[Opening Records for the exercise section]

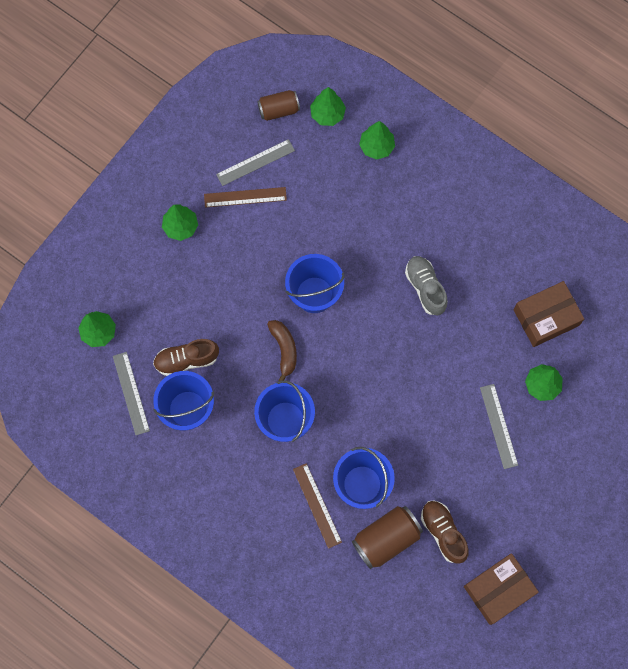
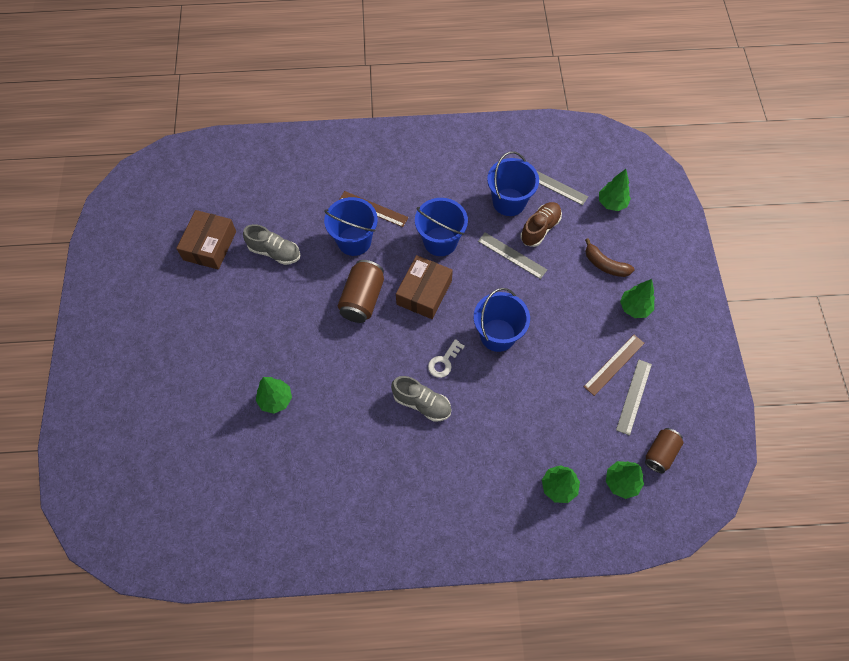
camera: 140 degrees right, 10 degrees down
(284, 349) = (483, 283): brown banana -> brown banana (605, 265)
(378, 308) = (444, 362): none -> white key
(386, 539) = (310, 222): brown can -> brown can (362, 299)
(443, 532) = (274, 252): brown shoe -> grey shoe
(499, 426) = (287, 346): grey ruler -> grey ruler (512, 255)
(546, 317) = (310, 454): brown box -> brown box (424, 292)

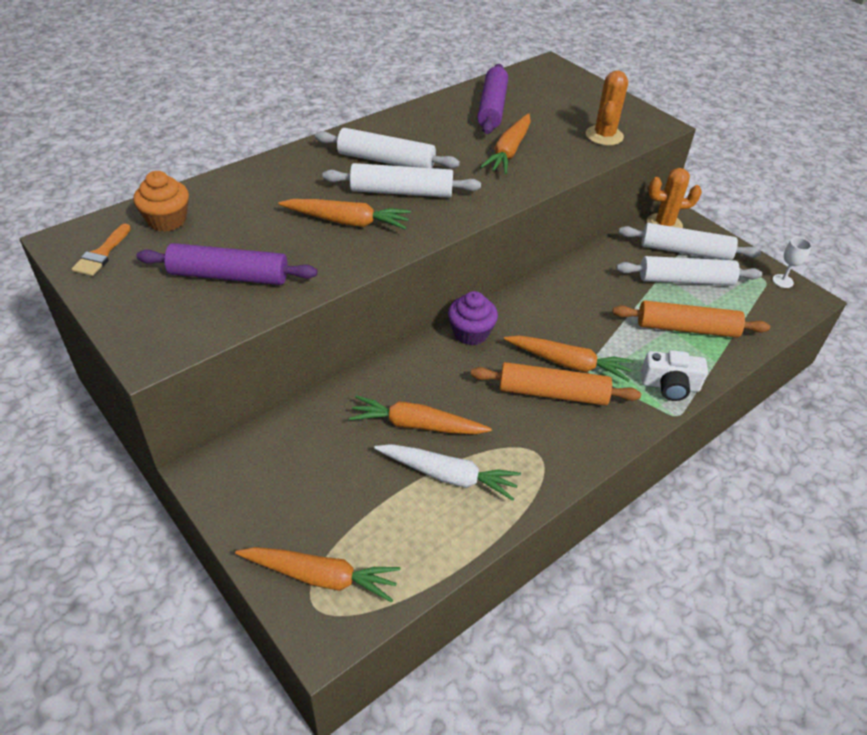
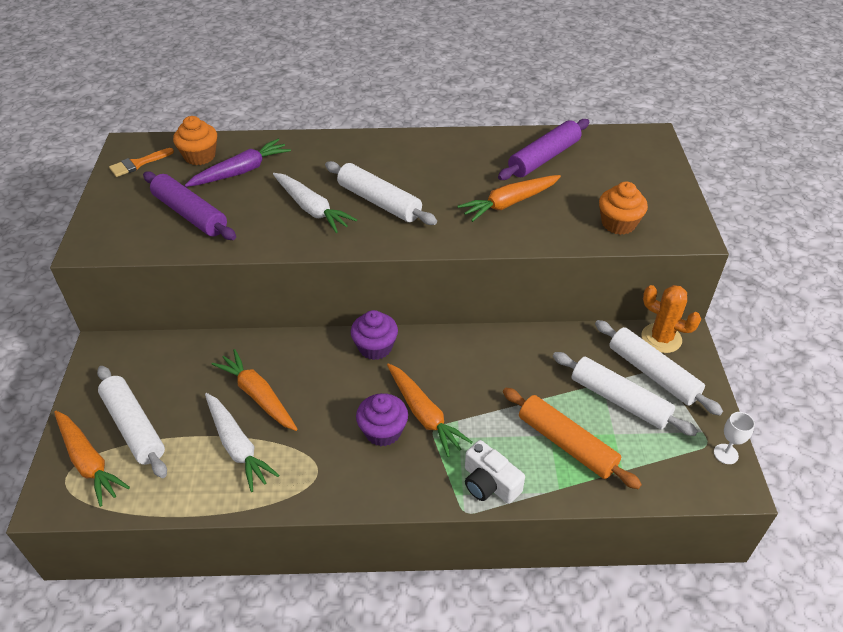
camera: 40 degrees right, 0 degrees up
(232, 217) = (241, 171): none -> purple carrot
(347, 222) = (311, 209): orange carrot -> white carrot
(386, 161) = (398, 171): white rolling pin -> white rolling pin (134, 427)
(552, 393) = (383, 431): orange rolling pin -> purple cupcake
(604, 136) = (618, 223): orange cactus -> orange cupcake

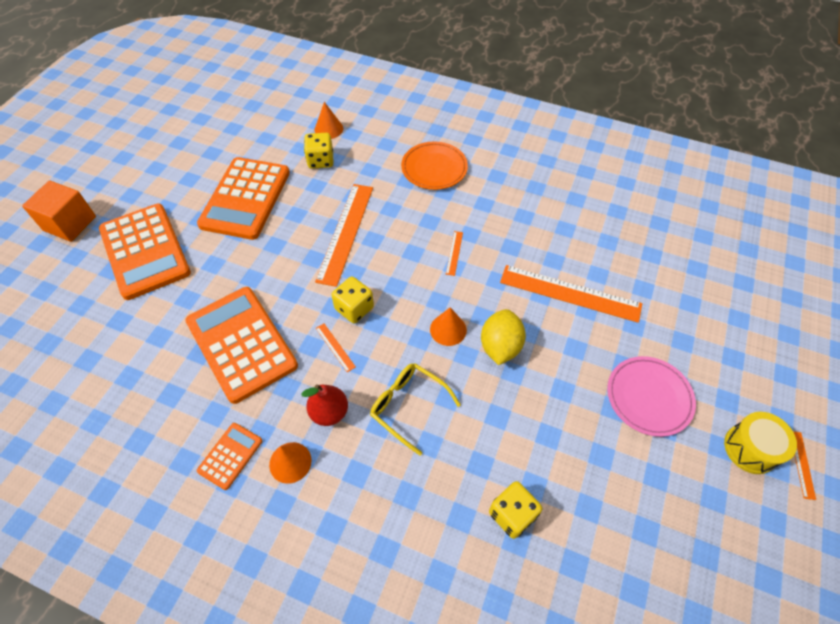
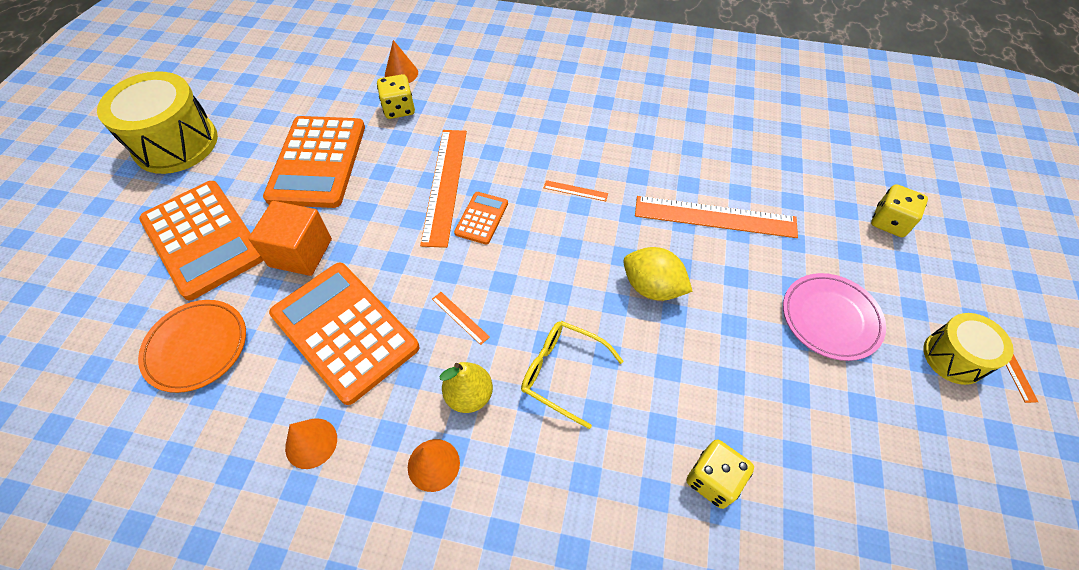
camera: 10 degrees left, 0 degrees up
(70, 223) = (101, 219): orange cube -> orange cube (300, 253)
(136, 168) = (176, 144): none -> yellow drum
(230, 456) = (356, 470): orange calculator -> orange calculator (481, 218)
(329, 412) = (469, 395): red pear -> yellow pear
(354, 308) = (473, 269): yellow dice -> yellow dice (889, 222)
(434, 168) = (531, 102): orange plate -> orange plate (197, 347)
(448, 329) = (588, 277): orange cone -> orange cone (311, 443)
(454, 253) = (575, 191): orange ruler -> orange ruler turned 75 degrees counterclockwise
(500, 346) = (652, 287): yellow lemon -> yellow lemon turned 60 degrees counterclockwise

[Closing Records for the exercise section]

Directions: Beginning with the first line of the records above, extract each line exactly through the line that holds "camera: 10 degrees left, 0 degrees up", both ends included. Omit pictures.

Exercise result:
camera: 140 degrees right, 10 degrees down
(284, 349) = (483, 283): brown banana -> brown banana (605, 265)
(378, 308) = (444, 362): none -> white key
(386, 539) = (310, 222): brown can -> brown can (362, 299)
(443, 532) = (274, 252): brown shoe -> grey shoe
(499, 426) = (287, 346): grey ruler -> grey ruler (512, 255)
(546, 317) = (310, 454): brown box -> brown box (424, 292)

camera: 40 degrees right, 0 degrees up
(232, 217) = (241, 171): none -> purple carrot
(347, 222) = (311, 209): orange carrot -> white carrot
(386, 161) = (398, 171): white rolling pin -> white rolling pin (134, 427)
(552, 393) = (383, 431): orange rolling pin -> purple cupcake
(604, 136) = (618, 223): orange cactus -> orange cupcake

camera: 10 degrees left, 0 degrees up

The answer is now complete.